■ Data section ■
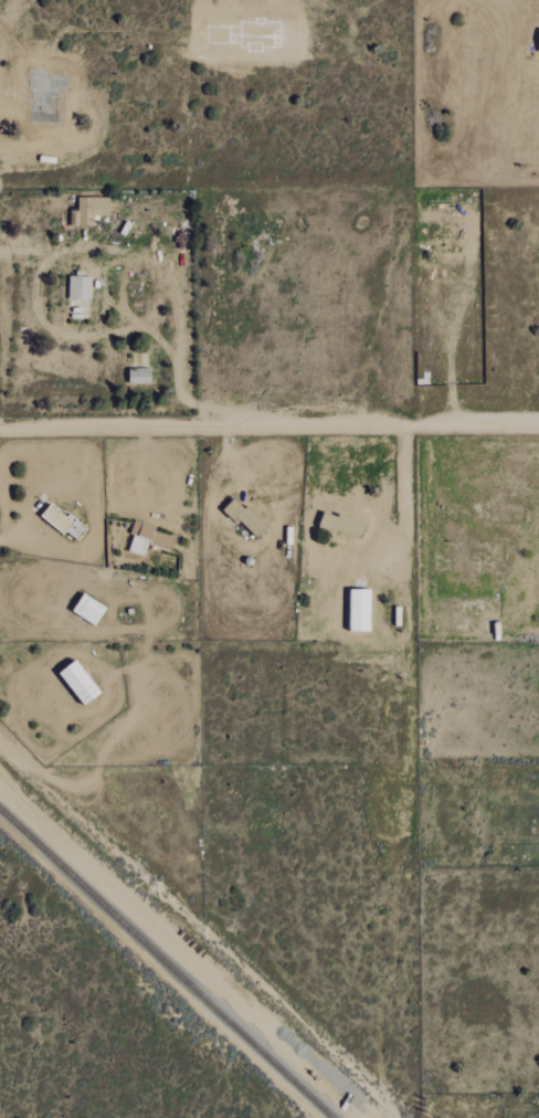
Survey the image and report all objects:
building: (89, 210)
road: (170, 279)
building: (79, 287)
road: (452, 324)
building: (139, 376)
road: (269, 424)
road: (407, 497)
building: (244, 516)
building: (57, 519)
building: (147, 539)
building: (89, 609)
building: (360, 610)
building: (80, 682)
railway: (166, 962)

■ Task brief ■
Check the data for the word "building" and pull out the lines that have it.

■ Answer section ■
building: (89, 210)
building: (79, 287)
building: (139, 376)
building: (244, 516)
building: (57, 519)
building: (147, 539)
building: (89, 609)
building: (360, 610)
building: (80, 682)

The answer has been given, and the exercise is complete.